Dataset entries:
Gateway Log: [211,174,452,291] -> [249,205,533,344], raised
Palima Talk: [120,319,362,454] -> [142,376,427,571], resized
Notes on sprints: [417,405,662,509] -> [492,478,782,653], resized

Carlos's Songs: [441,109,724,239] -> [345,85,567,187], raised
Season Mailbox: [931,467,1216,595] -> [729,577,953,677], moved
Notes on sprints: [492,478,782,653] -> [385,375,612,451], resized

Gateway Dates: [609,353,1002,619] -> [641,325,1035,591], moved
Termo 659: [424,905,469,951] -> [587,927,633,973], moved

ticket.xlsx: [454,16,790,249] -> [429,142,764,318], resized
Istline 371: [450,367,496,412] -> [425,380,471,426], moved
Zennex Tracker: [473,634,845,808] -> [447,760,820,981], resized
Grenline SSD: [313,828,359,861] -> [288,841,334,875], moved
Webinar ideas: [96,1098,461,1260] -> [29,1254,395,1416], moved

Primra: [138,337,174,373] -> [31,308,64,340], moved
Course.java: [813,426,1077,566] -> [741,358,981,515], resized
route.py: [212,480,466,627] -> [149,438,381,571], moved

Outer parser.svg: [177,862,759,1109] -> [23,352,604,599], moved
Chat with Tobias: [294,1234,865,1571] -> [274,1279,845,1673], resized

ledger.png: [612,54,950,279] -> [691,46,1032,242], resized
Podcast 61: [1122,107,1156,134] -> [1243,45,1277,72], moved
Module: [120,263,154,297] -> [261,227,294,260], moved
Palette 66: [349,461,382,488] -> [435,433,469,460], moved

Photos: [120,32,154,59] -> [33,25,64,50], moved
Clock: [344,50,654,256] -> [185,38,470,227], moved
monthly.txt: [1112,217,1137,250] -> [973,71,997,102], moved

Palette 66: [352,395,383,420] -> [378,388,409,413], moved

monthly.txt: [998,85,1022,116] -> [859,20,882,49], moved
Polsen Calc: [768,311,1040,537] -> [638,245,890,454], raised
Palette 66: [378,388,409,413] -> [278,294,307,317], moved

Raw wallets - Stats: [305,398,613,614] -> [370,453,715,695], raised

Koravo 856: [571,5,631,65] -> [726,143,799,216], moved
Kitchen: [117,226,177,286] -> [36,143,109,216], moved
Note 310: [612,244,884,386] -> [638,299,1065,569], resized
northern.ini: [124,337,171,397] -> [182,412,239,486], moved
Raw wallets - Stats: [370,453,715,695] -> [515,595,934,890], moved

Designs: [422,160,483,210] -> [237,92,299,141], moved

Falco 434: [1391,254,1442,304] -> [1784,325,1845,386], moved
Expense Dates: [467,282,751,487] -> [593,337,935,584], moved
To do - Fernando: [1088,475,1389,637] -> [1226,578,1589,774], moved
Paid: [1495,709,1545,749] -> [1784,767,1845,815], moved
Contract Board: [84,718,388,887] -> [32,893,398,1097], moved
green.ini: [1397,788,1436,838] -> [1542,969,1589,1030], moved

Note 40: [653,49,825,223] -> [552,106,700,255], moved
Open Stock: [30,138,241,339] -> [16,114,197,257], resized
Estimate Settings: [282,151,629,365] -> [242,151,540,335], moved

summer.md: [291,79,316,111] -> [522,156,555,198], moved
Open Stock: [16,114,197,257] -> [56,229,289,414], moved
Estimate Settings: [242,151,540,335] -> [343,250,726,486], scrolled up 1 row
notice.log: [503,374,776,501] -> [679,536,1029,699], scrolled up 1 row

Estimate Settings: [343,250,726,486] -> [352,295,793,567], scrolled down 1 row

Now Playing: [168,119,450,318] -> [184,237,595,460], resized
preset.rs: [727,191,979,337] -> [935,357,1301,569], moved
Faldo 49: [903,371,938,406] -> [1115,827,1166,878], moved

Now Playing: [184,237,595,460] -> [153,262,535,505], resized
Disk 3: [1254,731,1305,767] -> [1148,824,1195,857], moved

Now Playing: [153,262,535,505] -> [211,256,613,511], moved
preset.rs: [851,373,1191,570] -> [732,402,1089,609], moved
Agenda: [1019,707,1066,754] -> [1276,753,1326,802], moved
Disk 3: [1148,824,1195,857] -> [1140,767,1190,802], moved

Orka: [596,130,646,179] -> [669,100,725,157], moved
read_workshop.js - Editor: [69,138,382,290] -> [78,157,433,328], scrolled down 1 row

Work instruction
Would you please copy every line of the data exactly?

Result for this exercise
Gateway Log: [211,174,452,291] -> [249,205,533,344], raised
Palima Talk: [120,319,362,454] -> [142,376,427,571], resized
Notes on sprints: [417,405,662,509] -> [492,478,782,653], resized

Carlos's Songs: [441,109,724,239] -> [345,85,567,187], raised
Season Mailbox: [931,467,1216,595] -> [729,577,953,677], moved
Notes on sprints: [492,478,782,653] -> [385,375,612,451], resized

Gateway Dates: [609,353,1002,619] -> [641,325,1035,591], moved
Termo 659: [424,905,469,951] -> [587,927,633,973], moved

ticket.xlsx: [454,16,790,249] -> [429,142,764,318], resized
Istline 371: [450,367,496,412] -> [425,380,471,426], moved
Zennex Tracker: [473,634,845,808] -> [447,760,820,981], resized
Grenline SSD: [313,828,359,861] -> [288,841,334,875], moved
Webinar ideas: [96,1098,461,1260] -> [29,1254,395,1416], moved

Primra: [138,337,174,373] -> [31,308,64,340], moved
Course.java: [813,426,1077,566] -> [741,358,981,515], resized
route.py: [212,480,466,627] -> [149,438,381,571], moved

Outer parser.svg: [177,862,759,1109] -> [23,352,604,599], moved
Chat with Tobias: [294,1234,865,1571] -> [274,1279,845,1673], resized

ledger.png: [612,54,950,279] -> [691,46,1032,242], resized
Podcast 61: [1122,107,1156,134] -> [1243,45,1277,72], moved
Module: [120,263,154,297] -> [261,227,294,260], moved
Palette 66: [349,461,382,488] -> [435,433,469,460], moved

Photos: [120,32,154,59] -> [33,25,64,50], moved
Clock: [344,50,654,256] -> [185,38,470,227], moved
monthly.txt: [1112,217,1137,250] -> [973,71,997,102], moved

Palette 66: [352,395,383,420] -> [378,388,409,413], moved

monthly.txt: [998,85,1022,116] -> [859,20,882,49], moved
Polsen Calc: [768,311,1040,537] -> [638,245,890,454], raised
Palette 66: [378,388,409,413] -> [278,294,307,317], moved

Raw wallets - Stats: [305,398,613,614] -> [370,453,715,695], raised

Koravo 856: [571,5,631,65] -> [726,143,799,216], moved
Kitchen: [117,226,177,286] -> [36,143,109,216], moved
Note 310: [612,244,884,386] -> [638,299,1065,569], resized
northern.ini: [124,337,171,397] -> [182,412,239,486], moved
Raw wallets - Stats: [370,453,715,695] -> [515,595,934,890], moved

Designs: [422,160,483,210] -> [237,92,299,141], moved

Falco 434: [1391,254,1442,304] -> [1784,325,1845,386], moved
Expense Dates: [467,282,751,487] -> [593,337,935,584], moved
To do - Fernando: [1088,475,1389,637] -> [1226,578,1589,774], moved
Paid: [1495,709,1545,749] -> [1784,767,1845,815], moved
Contract Board: [84,718,388,887] -> [32,893,398,1097], moved
green.ini: [1397,788,1436,838] -> [1542,969,1589,1030], moved

Note 40: [653,49,825,223] -> [552,106,700,255], moved
Open Stock: [30,138,241,339] -> [16,114,197,257], resized
Estimate Settings: [282,151,629,365] -> [242,151,540,335], moved

summer.md: [291,79,316,111] -> [522,156,555,198], moved
Open Stock: [16,114,197,257] -> [56,229,289,414], moved
Estimate Settings: [242,151,540,335] -> [343,250,726,486], scrolled up 1 row
notice.log: [503,374,776,501] -> [679,536,1029,699], scrolled up 1 row

Estimate Settings: [343,250,726,486] -> [352,295,793,567], scrolled down 1 row

Now Playing: [168,119,450,318] -> [184,237,595,460], resized
preset.rs: [727,191,979,337] -> [935,357,1301,569], moved
Faldo 49: [903,371,938,406] -> [1115,827,1166,878], moved

Now Playing: [184,237,595,460] -> [153,262,535,505], resized
Disk 3: [1254,731,1305,767] -> [1148,824,1195,857], moved

Now Playing: [153,262,535,505] -> [211,256,613,511], moved
preset.rs: [851,373,1191,570] -> [732,402,1089,609], moved
Agenda: [1019,707,1066,754] -> [1276,753,1326,802], moved
Disk 3: [1148,824,1195,857] -> [1140,767,1190,802], moved

Orka: [596,130,646,179] -> [669,100,725,157], moved
read_workshop.js - Editor: [69,138,382,290] -> [78,157,433,328], scrolled down 1 row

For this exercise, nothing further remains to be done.